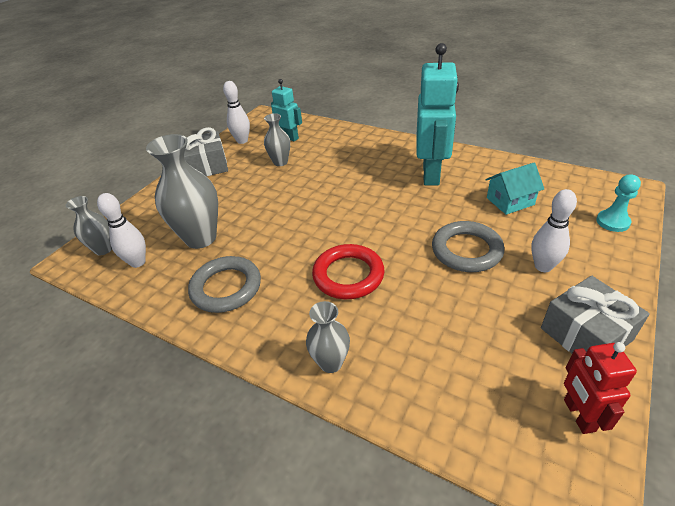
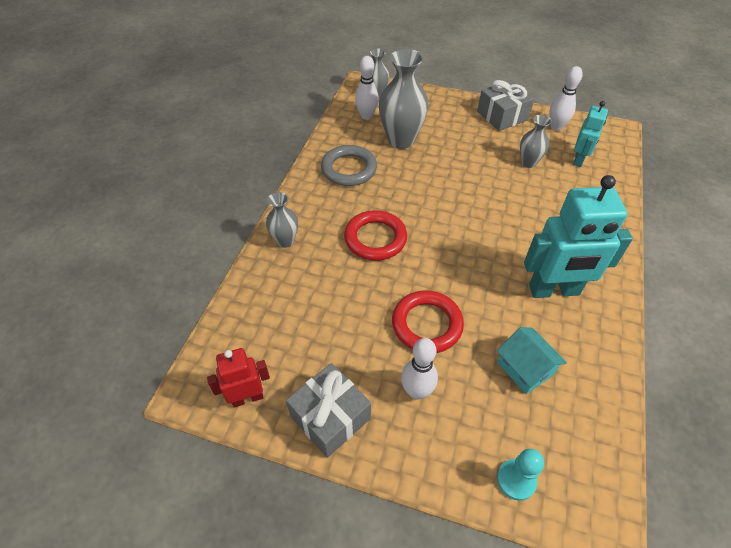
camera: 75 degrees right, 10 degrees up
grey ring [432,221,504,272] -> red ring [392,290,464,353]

###

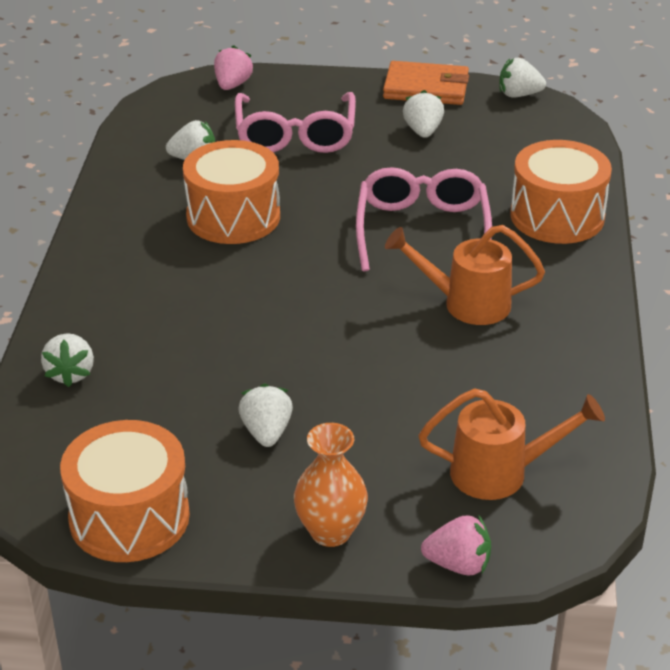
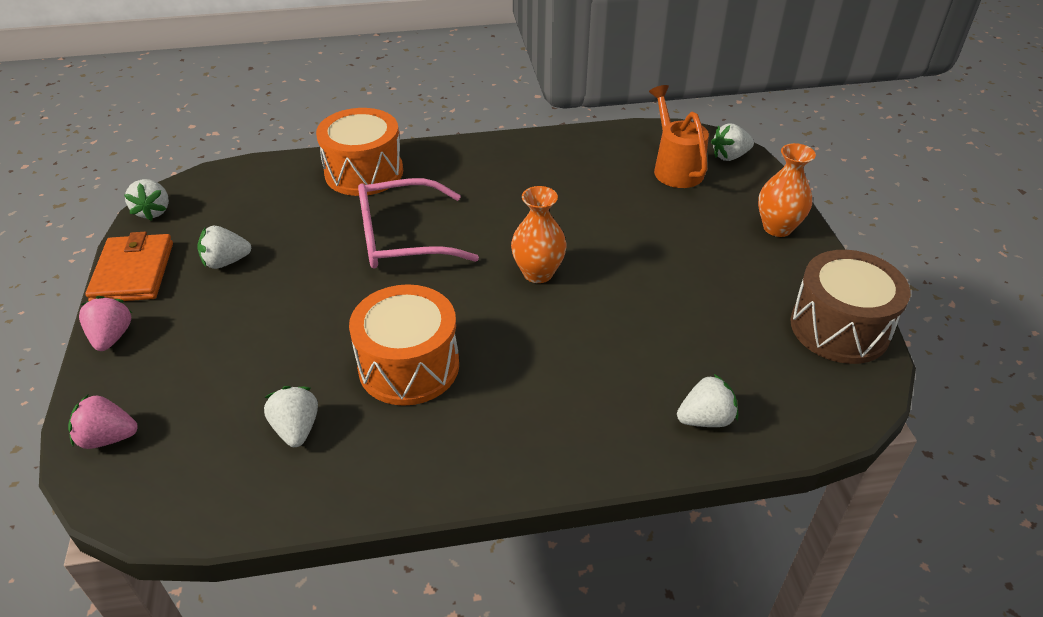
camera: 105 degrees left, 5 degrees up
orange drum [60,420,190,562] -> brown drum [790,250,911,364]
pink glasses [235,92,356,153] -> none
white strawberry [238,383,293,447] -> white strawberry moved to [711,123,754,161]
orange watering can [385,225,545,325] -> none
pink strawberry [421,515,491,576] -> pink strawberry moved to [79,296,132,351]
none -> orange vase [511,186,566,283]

###

### Task item:
Repeat, exactly as they stand above, the lines from the line with "camera: 75 degrees right, 10 degrees up" to the line with "grey ring [432,221,504,272]", both lines included.

### Solution for this task:
camera: 75 degrees right, 10 degrees up
grey ring [432,221,504,272] -> red ring [392,290,464,353]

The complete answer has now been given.